- About this exercise:
Reduce the material below to its lines containing "DGND".
*** Begin section ***
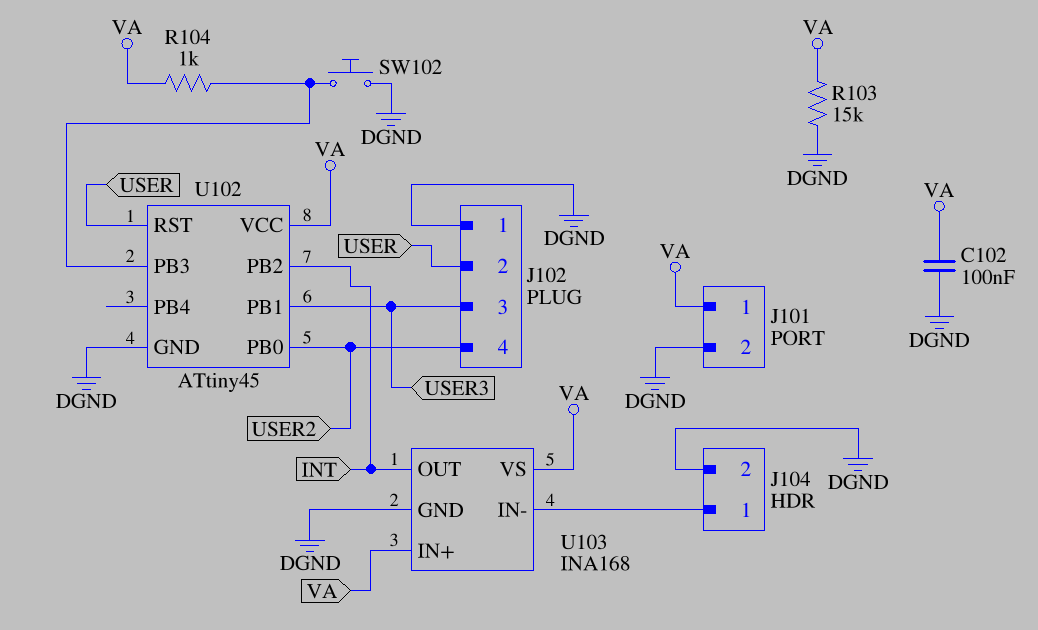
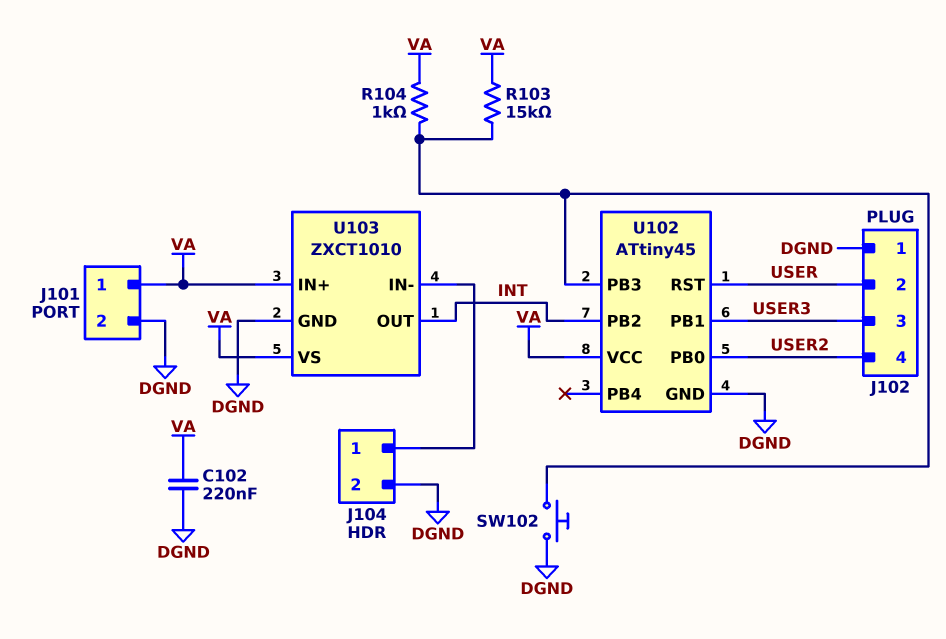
C102: 100nF (DGND, VA) -> 220nF (DGND, VA)
R103: 15k (DGND, VA) -> 15k (U102/PB3, VA)
U103: INA168 -> ZXCT1010

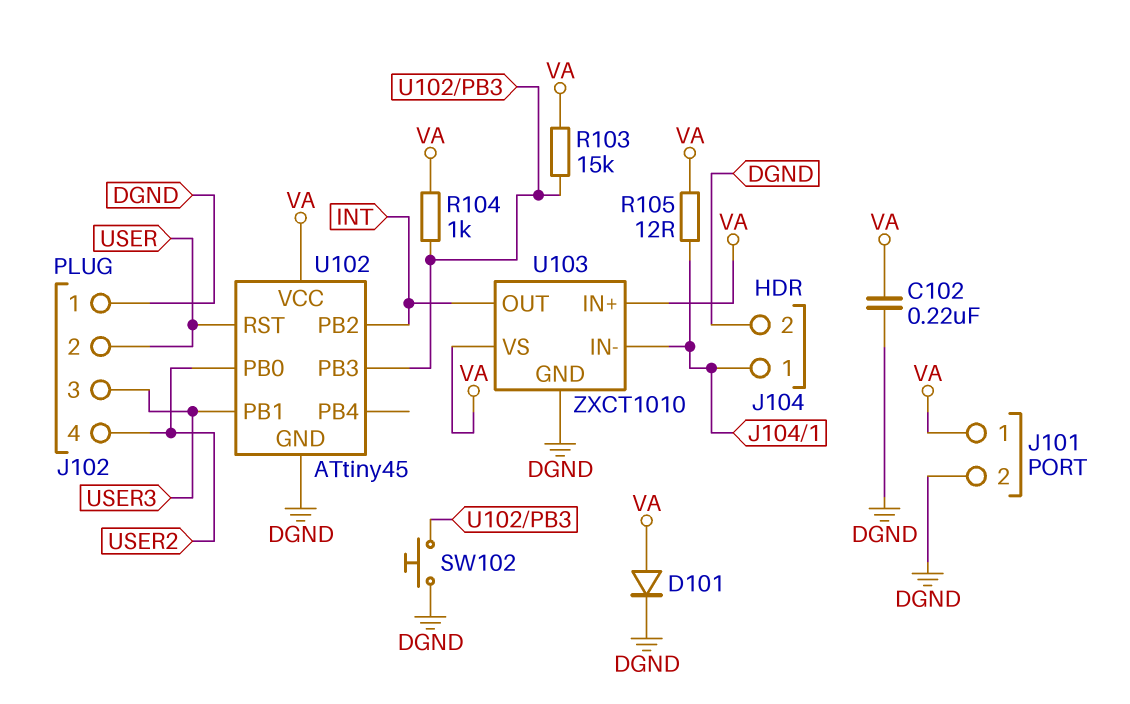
D101: none -> diode (A VA, K DGND)
R105: none -> 12 (J104/1, VA)

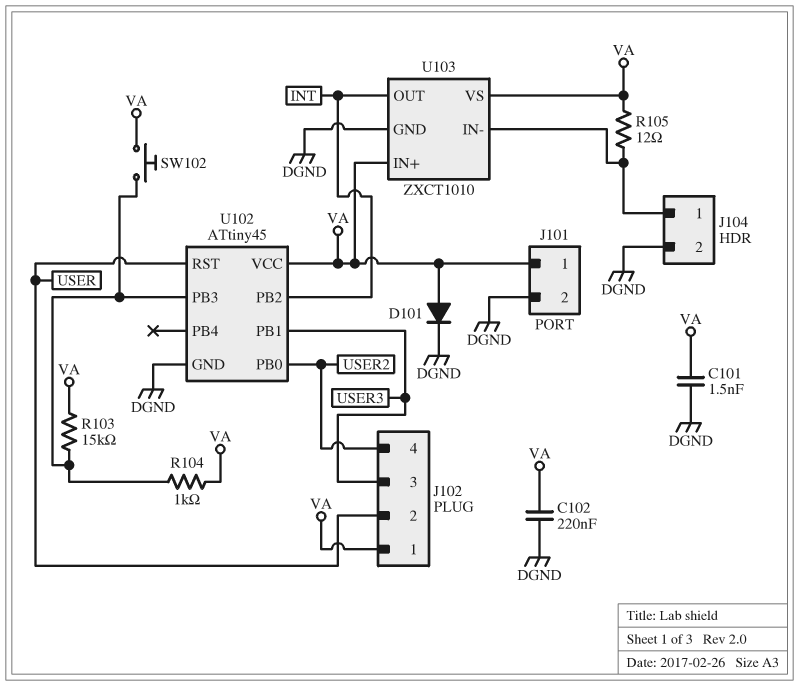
C101: none -> 1.5nF (DGND, VA)
J102 pin 1: DGND -> VA
SW102: button (DGND, U102/PB3) -> button (U102/PB3, VA)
*** End section ***
- Exercise output:
C102: 100nF (DGND, VA) -> 220nF (DGND, VA)
R103: 15k (DGND, VA) -> 15k (U102/PB3, VA)
D101: none -> diode (A VA, K DGND)
C101: none -> 1.5nF (DGND, VA)
J102 pin 1: DGND -> VA
SW102: button (DGND, U102/PB3) -> button (U102/PB3, VA)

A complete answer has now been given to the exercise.